- Job
Pick out each line in the records below that contains the string "kern" and copy those lines.

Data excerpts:

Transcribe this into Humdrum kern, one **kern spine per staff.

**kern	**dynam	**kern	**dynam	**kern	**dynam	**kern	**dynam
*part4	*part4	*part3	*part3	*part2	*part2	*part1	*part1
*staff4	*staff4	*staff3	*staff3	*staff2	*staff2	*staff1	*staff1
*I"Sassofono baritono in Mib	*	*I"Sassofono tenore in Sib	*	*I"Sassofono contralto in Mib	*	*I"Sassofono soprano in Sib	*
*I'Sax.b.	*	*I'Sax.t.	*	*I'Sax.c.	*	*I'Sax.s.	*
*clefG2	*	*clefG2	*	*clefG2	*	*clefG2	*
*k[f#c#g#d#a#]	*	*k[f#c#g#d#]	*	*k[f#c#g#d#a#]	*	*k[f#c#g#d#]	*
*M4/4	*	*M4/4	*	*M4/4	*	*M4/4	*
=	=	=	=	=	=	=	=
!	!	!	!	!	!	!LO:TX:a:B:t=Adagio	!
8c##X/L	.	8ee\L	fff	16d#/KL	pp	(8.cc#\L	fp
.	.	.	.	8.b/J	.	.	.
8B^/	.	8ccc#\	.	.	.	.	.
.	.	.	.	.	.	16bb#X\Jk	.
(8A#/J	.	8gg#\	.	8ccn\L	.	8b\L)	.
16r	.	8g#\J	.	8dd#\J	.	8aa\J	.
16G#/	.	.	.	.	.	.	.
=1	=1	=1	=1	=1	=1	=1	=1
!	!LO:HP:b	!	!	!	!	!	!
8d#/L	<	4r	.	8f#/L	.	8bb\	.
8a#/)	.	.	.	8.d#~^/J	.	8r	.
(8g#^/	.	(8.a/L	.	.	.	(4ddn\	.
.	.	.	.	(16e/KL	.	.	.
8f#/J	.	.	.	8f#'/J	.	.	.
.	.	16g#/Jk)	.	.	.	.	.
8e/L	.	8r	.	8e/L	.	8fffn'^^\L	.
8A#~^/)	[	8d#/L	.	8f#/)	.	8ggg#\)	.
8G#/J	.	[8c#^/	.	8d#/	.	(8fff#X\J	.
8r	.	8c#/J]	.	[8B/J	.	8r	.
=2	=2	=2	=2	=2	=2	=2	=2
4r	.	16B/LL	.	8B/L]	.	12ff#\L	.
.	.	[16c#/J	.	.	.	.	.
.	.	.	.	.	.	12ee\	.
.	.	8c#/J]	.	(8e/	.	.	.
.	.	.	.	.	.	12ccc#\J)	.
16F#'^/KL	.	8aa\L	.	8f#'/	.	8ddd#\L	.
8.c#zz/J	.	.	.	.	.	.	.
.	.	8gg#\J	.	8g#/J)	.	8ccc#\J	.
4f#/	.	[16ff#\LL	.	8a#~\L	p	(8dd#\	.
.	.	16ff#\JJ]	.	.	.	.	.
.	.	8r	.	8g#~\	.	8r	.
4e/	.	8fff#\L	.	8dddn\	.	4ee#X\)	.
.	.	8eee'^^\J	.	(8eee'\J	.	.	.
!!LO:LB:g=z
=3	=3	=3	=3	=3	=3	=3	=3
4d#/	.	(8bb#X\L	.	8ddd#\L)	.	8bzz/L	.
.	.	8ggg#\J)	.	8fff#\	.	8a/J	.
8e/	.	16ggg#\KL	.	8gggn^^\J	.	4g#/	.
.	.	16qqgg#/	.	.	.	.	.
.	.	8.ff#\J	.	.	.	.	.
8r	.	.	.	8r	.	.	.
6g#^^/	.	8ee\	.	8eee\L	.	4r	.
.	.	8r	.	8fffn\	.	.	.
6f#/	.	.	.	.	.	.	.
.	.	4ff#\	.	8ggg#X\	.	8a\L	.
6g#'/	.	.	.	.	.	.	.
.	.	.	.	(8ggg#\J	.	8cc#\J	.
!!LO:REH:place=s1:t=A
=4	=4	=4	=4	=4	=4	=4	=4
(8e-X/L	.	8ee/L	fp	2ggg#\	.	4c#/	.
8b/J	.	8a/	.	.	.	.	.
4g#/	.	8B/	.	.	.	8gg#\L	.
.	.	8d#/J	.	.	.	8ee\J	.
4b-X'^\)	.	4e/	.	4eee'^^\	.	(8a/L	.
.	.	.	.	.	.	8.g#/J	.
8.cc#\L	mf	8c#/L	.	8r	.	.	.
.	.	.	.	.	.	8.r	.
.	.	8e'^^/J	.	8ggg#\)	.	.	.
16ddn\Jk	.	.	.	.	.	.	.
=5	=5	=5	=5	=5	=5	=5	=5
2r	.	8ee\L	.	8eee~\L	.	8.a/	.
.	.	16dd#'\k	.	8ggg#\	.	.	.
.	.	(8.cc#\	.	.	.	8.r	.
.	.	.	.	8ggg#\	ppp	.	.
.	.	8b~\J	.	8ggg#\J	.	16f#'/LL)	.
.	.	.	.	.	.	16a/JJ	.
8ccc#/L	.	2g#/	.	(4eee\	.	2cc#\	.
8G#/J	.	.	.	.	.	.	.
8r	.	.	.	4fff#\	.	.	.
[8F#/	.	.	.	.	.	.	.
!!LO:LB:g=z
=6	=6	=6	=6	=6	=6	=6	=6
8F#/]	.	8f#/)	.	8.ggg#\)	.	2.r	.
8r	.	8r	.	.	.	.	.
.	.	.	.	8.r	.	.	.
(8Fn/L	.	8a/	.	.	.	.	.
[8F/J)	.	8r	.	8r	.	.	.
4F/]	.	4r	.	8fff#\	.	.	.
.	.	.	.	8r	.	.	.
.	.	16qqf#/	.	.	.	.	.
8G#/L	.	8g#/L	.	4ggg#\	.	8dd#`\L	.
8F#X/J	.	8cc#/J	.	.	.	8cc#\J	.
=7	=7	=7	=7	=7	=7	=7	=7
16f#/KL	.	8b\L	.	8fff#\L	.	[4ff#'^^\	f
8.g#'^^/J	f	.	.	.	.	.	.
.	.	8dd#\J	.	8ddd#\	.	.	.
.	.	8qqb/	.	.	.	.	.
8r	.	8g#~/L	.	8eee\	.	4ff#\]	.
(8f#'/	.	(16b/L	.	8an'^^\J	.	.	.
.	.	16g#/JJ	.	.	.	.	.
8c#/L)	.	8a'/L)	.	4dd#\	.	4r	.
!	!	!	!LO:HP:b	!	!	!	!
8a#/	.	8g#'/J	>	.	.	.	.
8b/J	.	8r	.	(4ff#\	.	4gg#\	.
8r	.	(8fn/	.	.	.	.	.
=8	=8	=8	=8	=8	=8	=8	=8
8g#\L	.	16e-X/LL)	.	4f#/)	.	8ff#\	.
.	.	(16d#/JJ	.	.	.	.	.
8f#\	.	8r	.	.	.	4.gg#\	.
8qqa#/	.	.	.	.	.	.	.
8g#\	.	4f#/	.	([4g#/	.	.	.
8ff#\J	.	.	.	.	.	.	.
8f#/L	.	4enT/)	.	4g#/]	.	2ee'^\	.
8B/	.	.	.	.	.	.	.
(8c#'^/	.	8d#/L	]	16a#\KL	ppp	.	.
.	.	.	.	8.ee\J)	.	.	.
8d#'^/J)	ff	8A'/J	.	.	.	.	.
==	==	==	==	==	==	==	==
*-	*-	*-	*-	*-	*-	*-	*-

- Full response
Transcribe this into Humdrum kern, one **kern spine per staff.
**kern	**dynam	**kern	**dynam	**kern	**dynam	**kern	**dynam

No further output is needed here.